--- Data provided Enclosed Below ---

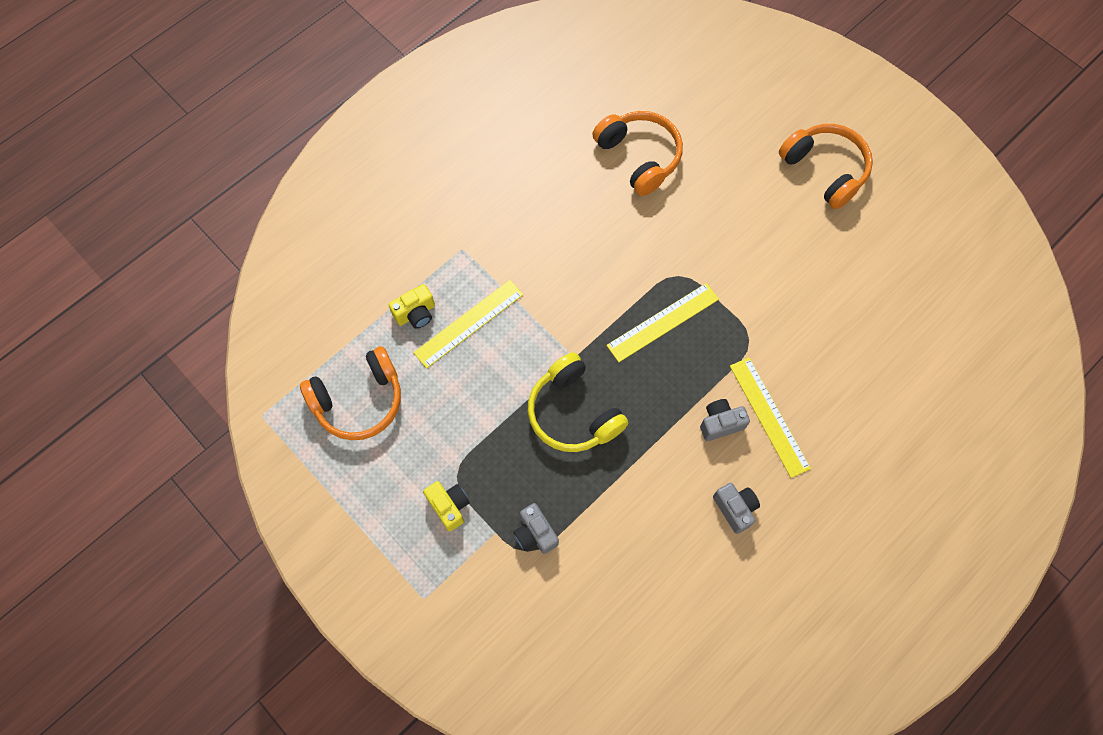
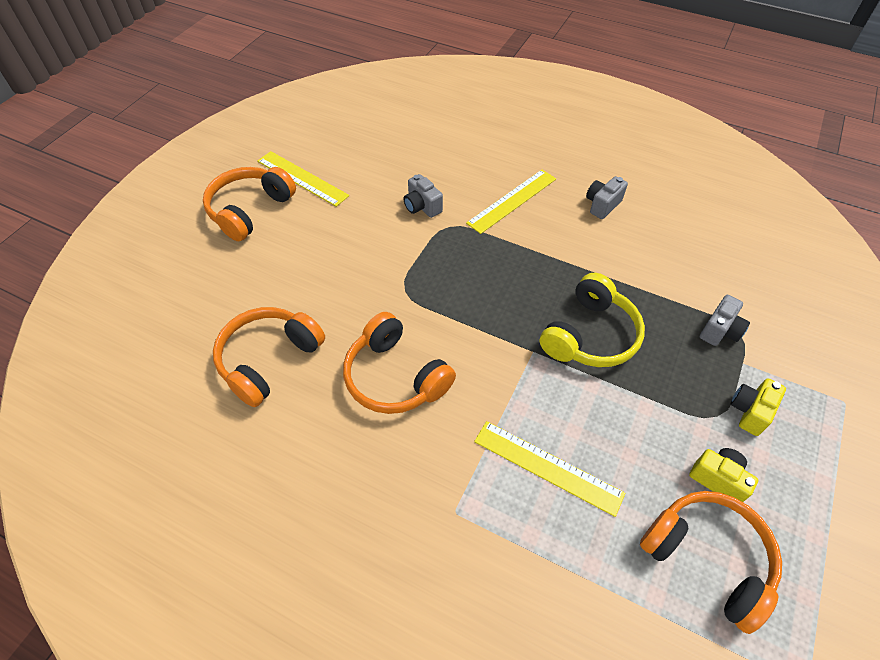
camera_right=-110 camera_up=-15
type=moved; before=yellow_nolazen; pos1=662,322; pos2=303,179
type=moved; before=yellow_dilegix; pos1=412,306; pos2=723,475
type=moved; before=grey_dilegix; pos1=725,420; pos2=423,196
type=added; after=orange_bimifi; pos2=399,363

--- End of Enclosed Data provided ---
--- Data provided Enclosed Below ---

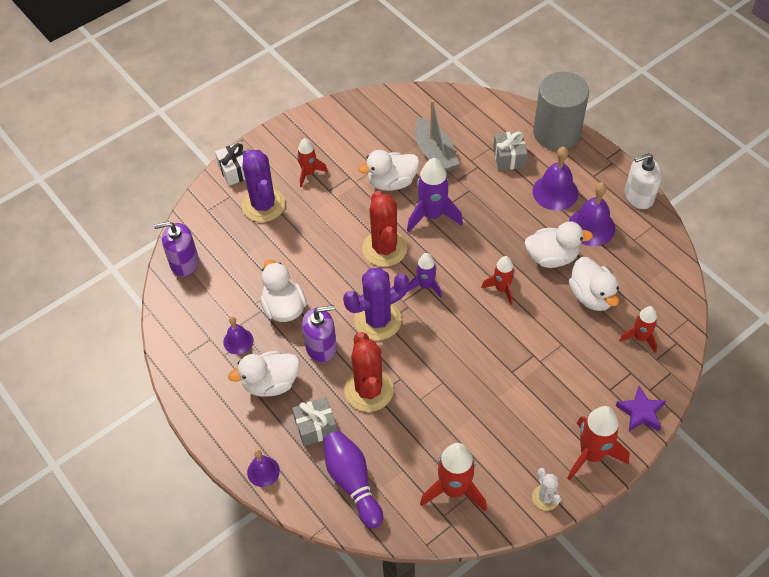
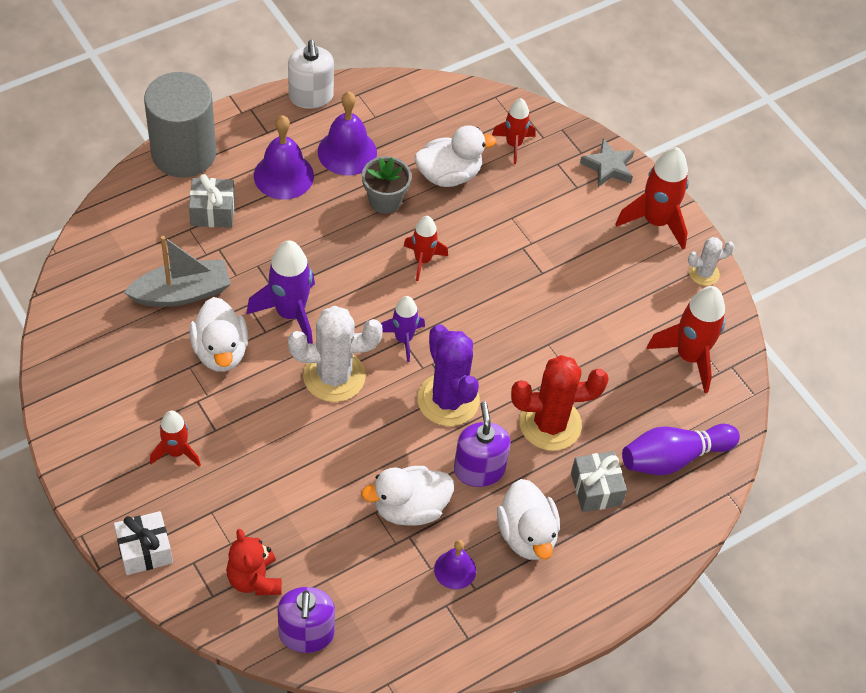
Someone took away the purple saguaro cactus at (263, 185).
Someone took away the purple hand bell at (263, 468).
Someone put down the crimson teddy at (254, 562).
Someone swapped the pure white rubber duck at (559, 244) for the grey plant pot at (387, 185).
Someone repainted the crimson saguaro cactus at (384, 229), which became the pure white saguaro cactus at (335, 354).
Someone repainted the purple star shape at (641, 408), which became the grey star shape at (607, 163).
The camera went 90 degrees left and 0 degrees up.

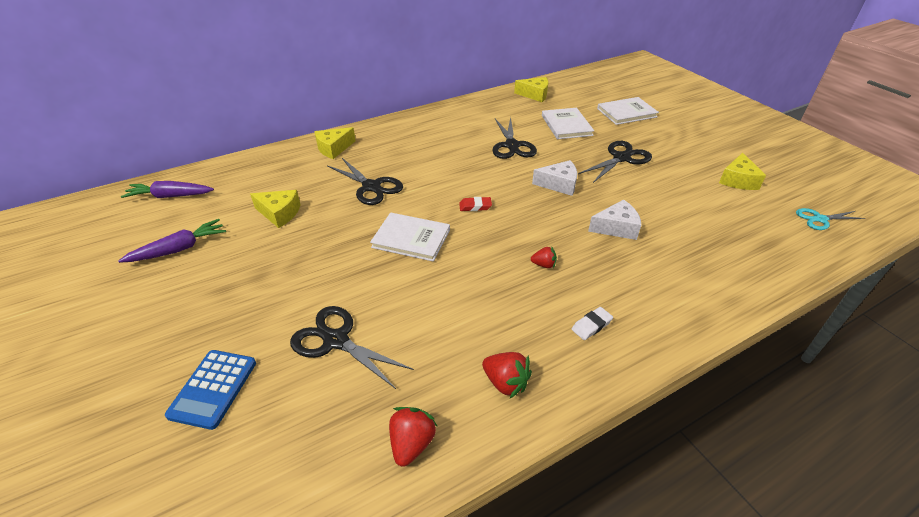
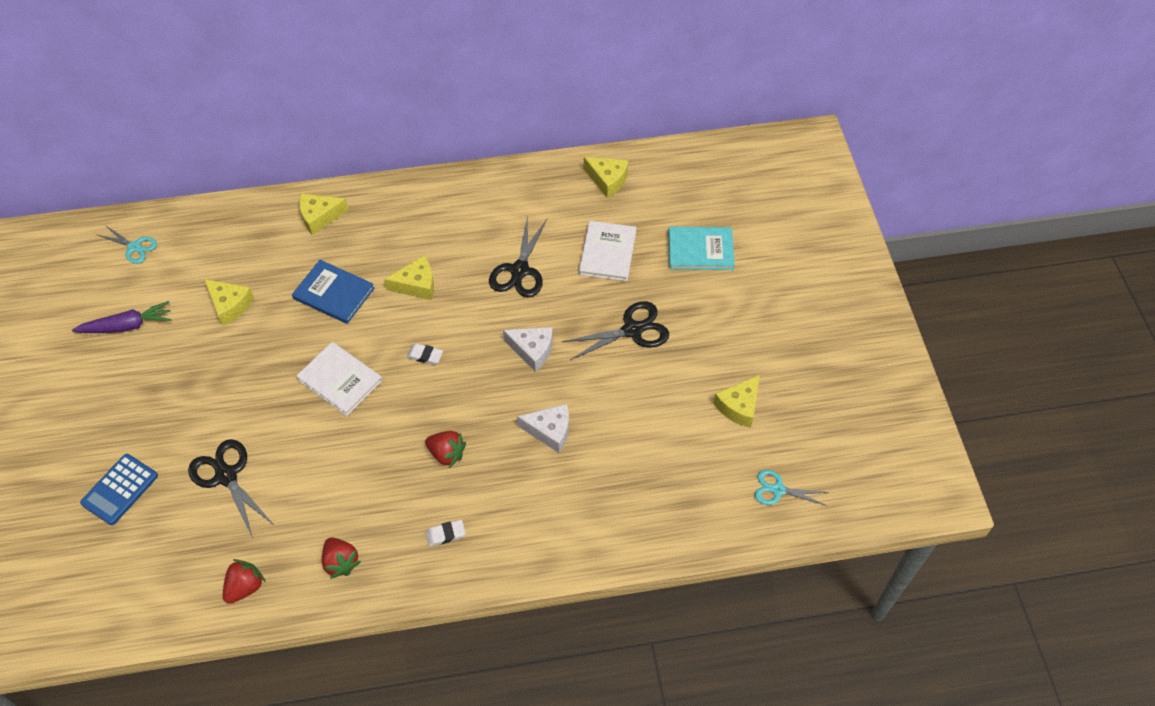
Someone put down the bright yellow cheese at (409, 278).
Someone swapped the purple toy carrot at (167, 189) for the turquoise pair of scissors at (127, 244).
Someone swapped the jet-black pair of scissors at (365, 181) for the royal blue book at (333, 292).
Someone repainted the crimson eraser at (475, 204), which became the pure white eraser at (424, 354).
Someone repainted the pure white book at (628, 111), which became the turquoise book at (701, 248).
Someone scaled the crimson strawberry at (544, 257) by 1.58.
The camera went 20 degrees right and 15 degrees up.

--- End of Enclosed Data provided ---

■ **Your instructions**:
Above are the records; from them, give again exactly the lines from the one containing "Someone took away the purple hand" through the one containing "Someone repainted the crimson saguaro", both included.

■ **Answer to this problem**:
Someone took away the purple hand bell at (263, 468).
Someone put down the crimson teddy at (254, 562).
Someone swapped the pure white rubber duck at (559, 244) for the grey plant pot at (387, 185).
Someone repainted the crimson saguaro cactus at (384, 229), which became the pure white saguaro cactus at (335, 354).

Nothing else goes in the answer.